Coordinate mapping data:
•••••

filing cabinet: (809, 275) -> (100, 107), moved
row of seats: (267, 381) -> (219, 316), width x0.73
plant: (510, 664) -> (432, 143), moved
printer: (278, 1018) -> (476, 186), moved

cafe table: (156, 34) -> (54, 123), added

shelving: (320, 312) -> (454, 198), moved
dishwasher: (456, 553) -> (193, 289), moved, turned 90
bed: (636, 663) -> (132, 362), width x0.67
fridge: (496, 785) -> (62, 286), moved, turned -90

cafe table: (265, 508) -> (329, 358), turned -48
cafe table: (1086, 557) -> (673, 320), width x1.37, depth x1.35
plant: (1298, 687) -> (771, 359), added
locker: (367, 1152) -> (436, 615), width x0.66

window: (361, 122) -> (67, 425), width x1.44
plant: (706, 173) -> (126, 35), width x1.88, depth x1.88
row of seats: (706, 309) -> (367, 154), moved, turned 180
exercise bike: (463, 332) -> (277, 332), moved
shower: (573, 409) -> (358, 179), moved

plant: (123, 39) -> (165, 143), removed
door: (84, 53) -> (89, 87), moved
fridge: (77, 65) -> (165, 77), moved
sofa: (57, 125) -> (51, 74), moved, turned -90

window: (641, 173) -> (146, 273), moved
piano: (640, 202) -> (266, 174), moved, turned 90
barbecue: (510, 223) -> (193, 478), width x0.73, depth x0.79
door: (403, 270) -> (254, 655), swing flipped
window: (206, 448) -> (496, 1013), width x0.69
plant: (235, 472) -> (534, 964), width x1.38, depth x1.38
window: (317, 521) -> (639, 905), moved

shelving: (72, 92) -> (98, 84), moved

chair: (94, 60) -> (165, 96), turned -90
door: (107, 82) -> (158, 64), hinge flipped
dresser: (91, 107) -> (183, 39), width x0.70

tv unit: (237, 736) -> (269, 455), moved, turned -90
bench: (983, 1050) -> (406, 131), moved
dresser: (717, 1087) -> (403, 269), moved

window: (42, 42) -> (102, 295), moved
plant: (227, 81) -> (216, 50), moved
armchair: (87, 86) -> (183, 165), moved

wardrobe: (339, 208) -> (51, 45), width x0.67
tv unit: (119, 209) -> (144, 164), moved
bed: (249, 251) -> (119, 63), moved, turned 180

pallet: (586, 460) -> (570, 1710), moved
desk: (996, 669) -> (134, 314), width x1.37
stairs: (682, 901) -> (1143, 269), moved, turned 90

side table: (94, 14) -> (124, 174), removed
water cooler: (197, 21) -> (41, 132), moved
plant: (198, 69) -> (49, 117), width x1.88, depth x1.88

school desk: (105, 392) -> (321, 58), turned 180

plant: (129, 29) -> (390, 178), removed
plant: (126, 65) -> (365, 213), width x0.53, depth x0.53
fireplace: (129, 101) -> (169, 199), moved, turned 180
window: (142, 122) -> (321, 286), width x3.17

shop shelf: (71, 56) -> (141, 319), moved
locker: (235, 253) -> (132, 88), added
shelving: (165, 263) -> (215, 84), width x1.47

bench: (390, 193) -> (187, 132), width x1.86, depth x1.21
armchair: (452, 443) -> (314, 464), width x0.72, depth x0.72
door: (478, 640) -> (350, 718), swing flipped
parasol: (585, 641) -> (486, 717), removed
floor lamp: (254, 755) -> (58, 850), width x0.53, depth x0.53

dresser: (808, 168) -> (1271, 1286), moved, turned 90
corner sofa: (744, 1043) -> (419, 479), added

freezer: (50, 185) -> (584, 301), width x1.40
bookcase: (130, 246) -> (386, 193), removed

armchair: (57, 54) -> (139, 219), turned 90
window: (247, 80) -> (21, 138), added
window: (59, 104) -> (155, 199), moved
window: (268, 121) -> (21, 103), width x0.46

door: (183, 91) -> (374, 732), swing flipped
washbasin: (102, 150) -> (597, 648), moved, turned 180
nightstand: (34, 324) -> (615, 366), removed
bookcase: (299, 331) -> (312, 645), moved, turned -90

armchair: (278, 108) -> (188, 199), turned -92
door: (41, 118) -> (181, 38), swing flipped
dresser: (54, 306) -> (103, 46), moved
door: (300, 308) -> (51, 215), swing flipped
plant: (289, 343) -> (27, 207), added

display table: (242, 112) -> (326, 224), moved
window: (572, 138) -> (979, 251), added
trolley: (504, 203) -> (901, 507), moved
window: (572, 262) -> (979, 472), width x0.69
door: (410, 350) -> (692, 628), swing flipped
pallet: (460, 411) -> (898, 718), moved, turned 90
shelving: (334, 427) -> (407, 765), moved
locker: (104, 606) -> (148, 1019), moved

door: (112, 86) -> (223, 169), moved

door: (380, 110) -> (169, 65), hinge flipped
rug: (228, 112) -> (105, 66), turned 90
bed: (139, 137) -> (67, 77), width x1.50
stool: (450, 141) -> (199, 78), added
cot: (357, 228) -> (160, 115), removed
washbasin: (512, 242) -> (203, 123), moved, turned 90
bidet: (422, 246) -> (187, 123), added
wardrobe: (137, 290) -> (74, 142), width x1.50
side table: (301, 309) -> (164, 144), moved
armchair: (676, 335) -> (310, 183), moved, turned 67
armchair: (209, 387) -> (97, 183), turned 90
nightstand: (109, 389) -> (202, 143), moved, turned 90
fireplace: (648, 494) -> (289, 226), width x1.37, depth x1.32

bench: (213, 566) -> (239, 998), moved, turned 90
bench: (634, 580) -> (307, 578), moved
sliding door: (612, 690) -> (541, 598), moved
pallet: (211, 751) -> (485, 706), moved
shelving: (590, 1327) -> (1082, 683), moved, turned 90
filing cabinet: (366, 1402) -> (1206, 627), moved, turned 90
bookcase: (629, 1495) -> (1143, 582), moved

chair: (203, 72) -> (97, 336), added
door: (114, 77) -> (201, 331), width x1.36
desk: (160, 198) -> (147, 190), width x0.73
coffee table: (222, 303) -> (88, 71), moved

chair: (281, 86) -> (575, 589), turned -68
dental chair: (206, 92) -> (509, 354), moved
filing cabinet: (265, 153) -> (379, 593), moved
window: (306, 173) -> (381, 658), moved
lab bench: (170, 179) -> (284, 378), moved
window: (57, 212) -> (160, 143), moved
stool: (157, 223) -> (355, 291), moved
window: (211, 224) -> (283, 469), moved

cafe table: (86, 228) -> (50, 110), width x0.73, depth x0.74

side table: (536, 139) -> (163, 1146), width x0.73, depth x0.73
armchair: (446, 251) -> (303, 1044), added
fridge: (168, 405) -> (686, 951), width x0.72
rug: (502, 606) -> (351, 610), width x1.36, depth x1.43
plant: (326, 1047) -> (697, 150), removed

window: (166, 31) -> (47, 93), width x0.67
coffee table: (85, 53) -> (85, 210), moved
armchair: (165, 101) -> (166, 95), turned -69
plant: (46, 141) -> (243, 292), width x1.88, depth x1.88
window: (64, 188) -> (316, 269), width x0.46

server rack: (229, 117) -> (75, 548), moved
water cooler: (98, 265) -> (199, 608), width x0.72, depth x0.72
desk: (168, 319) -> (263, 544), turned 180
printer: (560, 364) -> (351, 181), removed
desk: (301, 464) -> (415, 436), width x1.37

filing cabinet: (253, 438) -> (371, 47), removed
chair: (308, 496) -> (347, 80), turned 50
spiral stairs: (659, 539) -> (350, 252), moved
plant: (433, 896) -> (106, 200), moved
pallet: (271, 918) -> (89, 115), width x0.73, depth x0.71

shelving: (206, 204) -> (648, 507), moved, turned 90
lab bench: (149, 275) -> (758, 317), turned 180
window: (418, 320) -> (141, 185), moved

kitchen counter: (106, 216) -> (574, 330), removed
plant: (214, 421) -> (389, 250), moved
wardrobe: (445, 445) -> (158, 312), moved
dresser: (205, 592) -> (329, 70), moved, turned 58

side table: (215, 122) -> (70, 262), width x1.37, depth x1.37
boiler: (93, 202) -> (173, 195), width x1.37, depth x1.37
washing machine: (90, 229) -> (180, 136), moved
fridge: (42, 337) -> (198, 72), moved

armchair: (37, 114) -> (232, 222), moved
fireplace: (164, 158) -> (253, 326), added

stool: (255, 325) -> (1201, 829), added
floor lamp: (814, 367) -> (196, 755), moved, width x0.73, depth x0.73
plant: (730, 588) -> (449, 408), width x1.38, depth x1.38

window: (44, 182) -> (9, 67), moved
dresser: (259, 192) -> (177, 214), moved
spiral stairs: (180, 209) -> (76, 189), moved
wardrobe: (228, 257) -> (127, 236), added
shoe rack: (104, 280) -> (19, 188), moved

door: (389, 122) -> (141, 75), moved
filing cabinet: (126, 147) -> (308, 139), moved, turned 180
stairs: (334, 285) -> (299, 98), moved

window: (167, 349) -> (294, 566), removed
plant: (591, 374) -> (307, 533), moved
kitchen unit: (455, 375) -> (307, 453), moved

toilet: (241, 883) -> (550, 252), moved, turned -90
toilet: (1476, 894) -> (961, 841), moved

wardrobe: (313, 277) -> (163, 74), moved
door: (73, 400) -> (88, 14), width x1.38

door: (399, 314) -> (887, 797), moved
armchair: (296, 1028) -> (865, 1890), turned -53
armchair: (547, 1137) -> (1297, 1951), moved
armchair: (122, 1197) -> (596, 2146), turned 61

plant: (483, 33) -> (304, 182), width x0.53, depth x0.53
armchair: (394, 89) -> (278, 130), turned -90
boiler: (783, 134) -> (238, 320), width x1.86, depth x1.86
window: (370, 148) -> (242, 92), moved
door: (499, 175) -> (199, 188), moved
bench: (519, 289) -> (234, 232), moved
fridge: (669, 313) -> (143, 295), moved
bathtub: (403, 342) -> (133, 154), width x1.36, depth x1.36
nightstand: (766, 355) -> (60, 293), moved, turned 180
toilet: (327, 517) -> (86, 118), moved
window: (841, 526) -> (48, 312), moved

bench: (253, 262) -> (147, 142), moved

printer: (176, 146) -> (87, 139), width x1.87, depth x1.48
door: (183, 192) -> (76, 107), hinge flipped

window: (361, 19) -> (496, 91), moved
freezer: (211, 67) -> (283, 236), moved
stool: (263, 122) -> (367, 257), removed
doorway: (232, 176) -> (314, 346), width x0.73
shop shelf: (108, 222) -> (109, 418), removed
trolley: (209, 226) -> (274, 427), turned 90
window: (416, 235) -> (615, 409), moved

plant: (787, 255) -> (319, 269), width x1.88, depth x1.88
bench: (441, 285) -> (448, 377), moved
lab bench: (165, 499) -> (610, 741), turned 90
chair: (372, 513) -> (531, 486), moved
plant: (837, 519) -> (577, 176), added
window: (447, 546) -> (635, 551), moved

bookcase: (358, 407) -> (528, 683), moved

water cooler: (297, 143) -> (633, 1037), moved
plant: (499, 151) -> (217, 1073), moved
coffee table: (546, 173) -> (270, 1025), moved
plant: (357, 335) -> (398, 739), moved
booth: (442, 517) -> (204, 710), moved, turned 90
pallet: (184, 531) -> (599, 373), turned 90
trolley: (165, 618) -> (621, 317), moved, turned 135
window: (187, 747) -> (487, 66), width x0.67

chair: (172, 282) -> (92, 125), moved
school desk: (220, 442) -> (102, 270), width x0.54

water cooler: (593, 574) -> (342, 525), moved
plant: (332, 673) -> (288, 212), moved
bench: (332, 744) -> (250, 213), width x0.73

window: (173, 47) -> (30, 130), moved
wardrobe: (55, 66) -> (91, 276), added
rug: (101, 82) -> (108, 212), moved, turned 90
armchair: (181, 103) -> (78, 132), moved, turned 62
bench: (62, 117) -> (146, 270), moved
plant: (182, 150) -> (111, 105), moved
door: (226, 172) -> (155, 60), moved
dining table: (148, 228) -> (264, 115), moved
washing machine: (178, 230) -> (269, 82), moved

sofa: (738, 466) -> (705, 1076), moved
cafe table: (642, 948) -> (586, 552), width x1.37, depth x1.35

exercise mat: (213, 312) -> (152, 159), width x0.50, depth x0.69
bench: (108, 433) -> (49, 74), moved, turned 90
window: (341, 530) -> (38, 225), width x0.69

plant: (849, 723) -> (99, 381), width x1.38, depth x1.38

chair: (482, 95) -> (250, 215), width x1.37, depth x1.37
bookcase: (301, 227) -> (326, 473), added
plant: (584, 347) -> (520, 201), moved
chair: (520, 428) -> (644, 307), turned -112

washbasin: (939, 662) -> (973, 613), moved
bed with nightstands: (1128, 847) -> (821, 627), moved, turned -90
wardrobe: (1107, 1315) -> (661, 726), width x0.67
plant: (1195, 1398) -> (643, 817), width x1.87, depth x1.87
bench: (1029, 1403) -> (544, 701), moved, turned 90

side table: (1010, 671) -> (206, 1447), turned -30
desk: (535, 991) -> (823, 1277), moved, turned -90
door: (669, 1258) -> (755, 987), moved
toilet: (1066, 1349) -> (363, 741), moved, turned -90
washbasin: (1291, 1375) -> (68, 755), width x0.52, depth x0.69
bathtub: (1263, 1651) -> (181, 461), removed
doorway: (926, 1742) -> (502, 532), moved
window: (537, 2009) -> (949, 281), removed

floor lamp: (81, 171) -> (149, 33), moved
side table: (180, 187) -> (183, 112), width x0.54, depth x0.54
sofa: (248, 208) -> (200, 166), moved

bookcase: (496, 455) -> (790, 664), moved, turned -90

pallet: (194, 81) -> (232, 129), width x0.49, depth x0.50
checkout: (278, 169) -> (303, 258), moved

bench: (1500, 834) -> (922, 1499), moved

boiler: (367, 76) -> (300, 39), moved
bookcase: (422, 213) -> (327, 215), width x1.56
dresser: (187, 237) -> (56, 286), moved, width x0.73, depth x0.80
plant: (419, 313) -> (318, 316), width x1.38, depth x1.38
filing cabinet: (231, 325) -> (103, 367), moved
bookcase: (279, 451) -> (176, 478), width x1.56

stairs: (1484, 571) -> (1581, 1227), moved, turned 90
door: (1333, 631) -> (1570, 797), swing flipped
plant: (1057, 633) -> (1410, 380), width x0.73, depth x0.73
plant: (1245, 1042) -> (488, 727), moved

•••••

> REQUIRED ACTION
Repeat the entries above exactly, from the first line through the line containing "dishwasher: (456, 553)".

> TASK OUTPUT
filing cabinet: (809, 275) -> (100, 107), moved
row of seats: (267, 381) -> (219, 316), width x0.73
plant: (510, 664) -> (432, 143), moved
printer: (278, 1018) -> (476, 186), moved

cafe table: (156, 34) -> (54, 123), added

shelving: (320, 312) -> (454, 198), moved
dishwasher: (456, 553) -> (193, 289), moved, turned 90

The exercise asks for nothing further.